» Source information
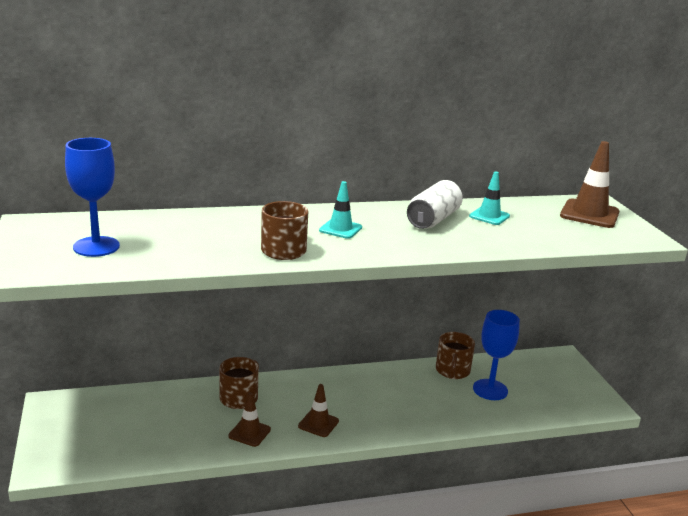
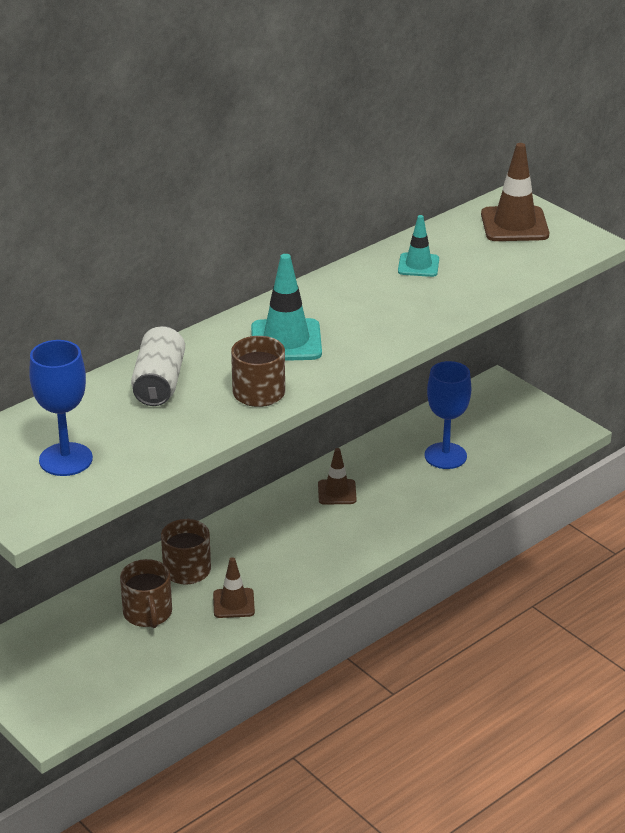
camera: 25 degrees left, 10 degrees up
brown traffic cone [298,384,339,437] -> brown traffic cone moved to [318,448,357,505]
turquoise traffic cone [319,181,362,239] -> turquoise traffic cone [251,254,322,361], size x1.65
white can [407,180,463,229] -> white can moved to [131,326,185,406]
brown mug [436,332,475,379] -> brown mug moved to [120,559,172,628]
...
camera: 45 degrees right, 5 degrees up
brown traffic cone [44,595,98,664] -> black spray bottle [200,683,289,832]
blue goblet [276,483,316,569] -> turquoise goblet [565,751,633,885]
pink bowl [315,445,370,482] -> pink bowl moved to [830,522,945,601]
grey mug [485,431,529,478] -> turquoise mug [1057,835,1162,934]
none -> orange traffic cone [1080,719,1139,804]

» Your assignment
Going back over the entries above, copy word for word every line from the one that has "pink bowl [315,445,370,482]" on through the one that has "none -> orange".

» Answer to this problem
pink bowl [315,445,370,482] -> pink bowl moved to [830,522,945,601]
grey mug [485,431,529,478] -> turquoise mug [1057,835,1162,934]
none -> orange traffic cone [1080,719,1139,804]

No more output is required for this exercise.